## [EXTRACTED MATERIAL]
○ ○ ○ ○ ○ ○ ○

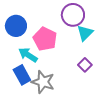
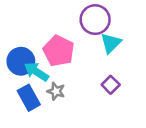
blue circle: (16, 26) -> (21, 61), moved
gray star: (43, 82) -> (56, 91), moved, size x0.6

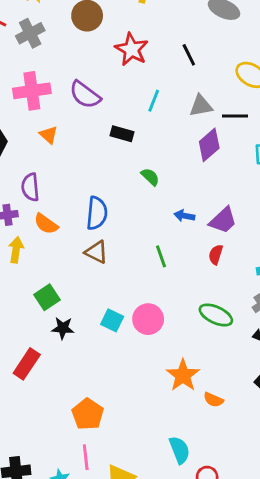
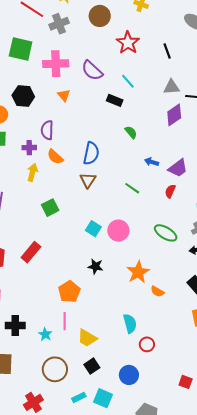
cyan line: (154, 101) -> (128, 81), moved, turned -70
brown triangle: (96, 252) -> (88, 180), turned 30
green line: (161, 256) -> (132, 188), turned -42
black star: (63, 328) -> (95, 266), moved

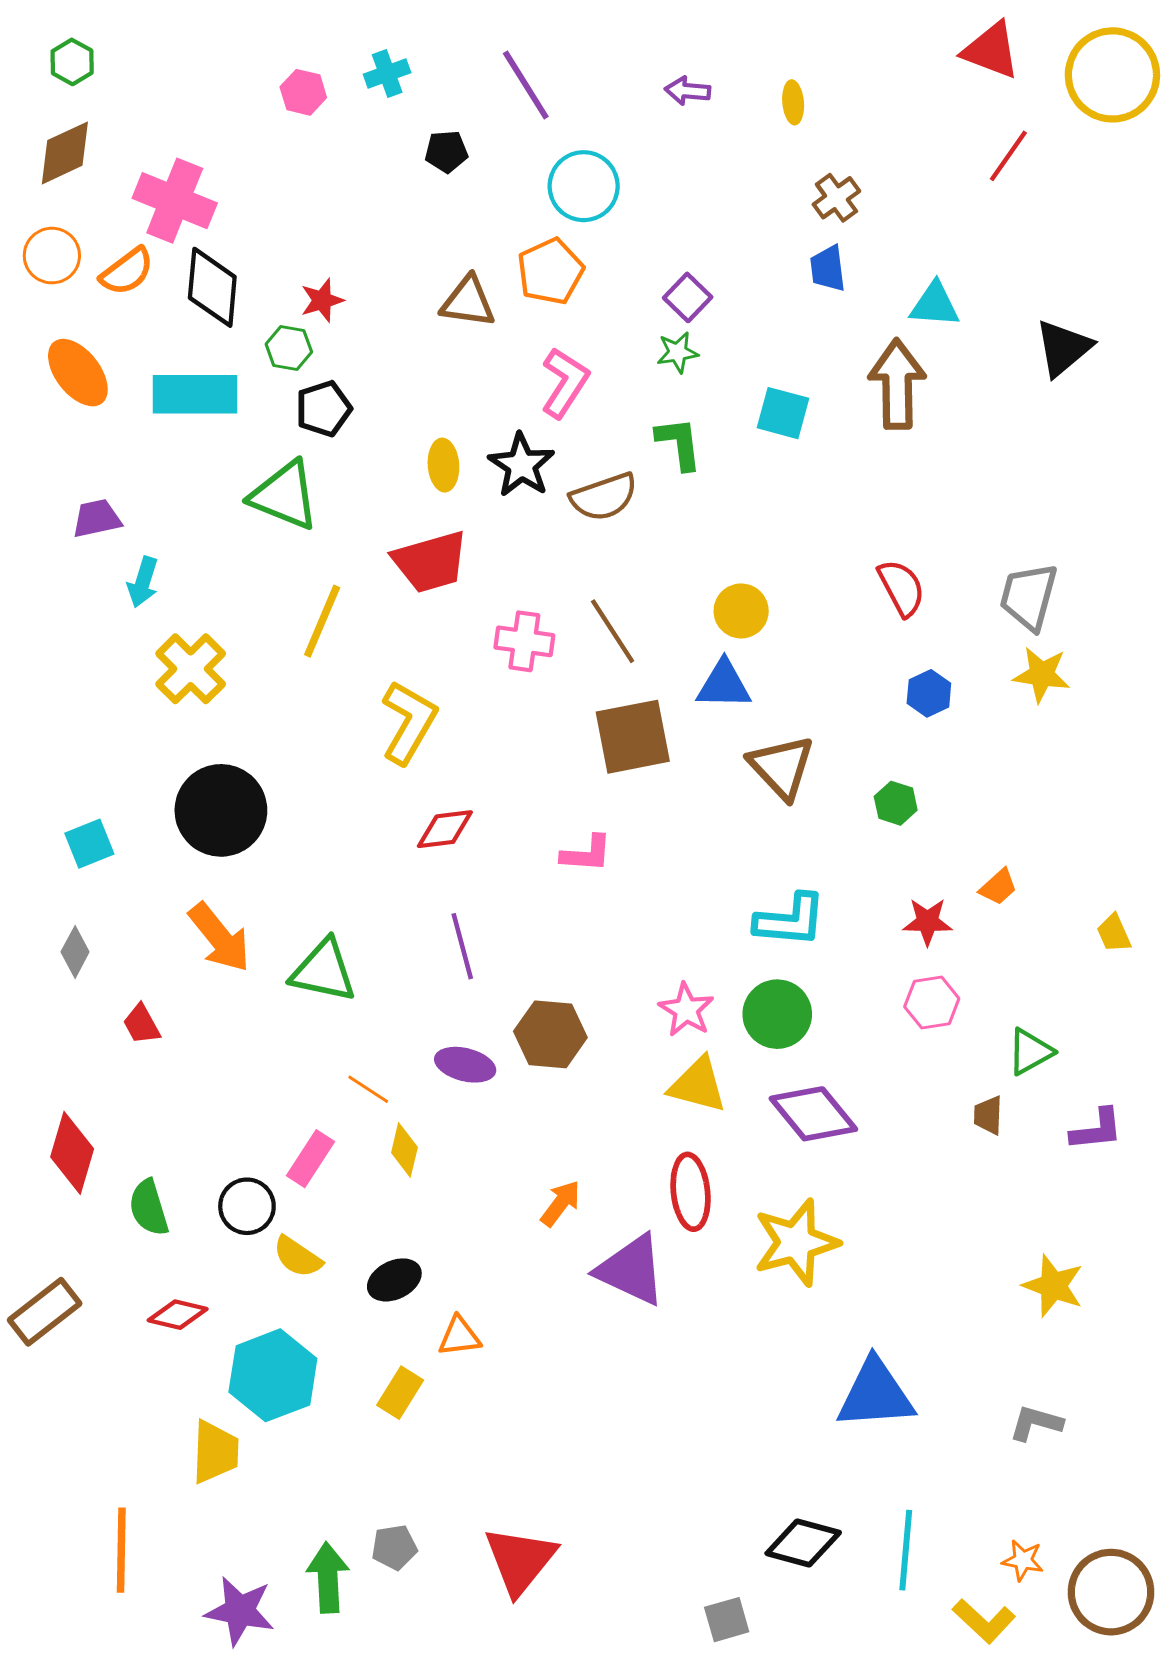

○ ○ ○ ○ ○ ○ ○

## [WHAT YOU NEED TO DO]
All that should appear in the response is the run of lines from the one with "green line: (161, 256)" through the final line of the records, restated exactly, with pictures omitted.

## [WRITTEN RESPONSE]
green line: (161, 256) -> (132, 188), turned -42
black star: (63, 328) -> (95, 266), moved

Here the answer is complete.